The problem: Word-for-word transcription: reproduce all of the data, but not the pictures.

Provided data:
★ ★ ★ ★
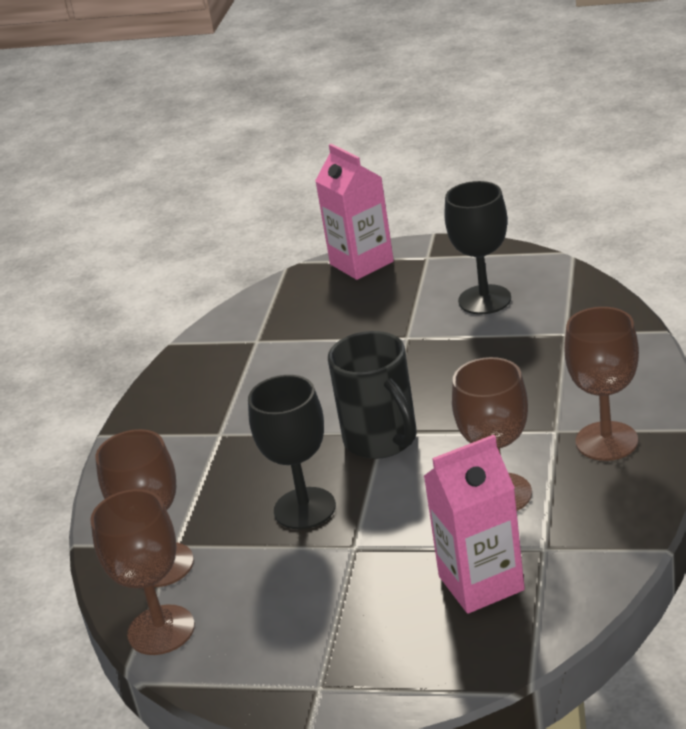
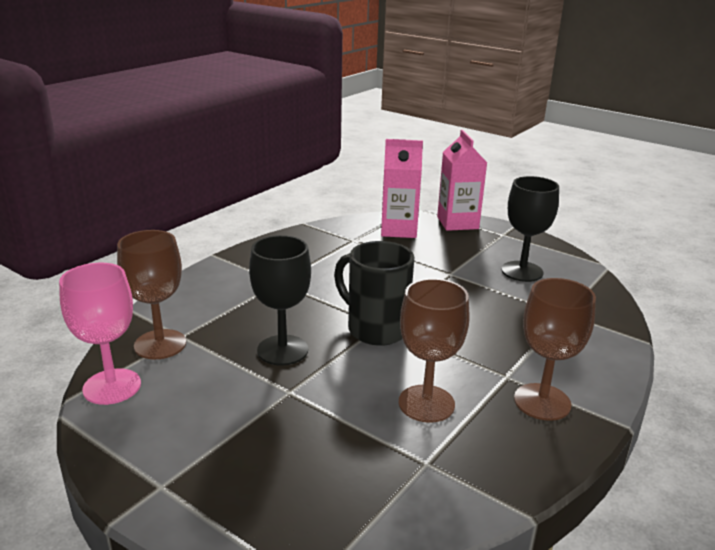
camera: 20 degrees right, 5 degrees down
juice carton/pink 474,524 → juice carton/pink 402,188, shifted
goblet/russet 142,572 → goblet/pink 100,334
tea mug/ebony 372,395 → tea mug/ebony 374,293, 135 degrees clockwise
★ ★ ★ ★
Response to this task:
camera: 20 degrees right, 5 degrees down
juice carton/pink 474,524 → juice carton/pink 402,188, shifted
goblet/russet 142,572 → goblet/pink 100,334
tea mug/ebony 372,395 → tea mug/ebony 374,293, 135 degrees clockwise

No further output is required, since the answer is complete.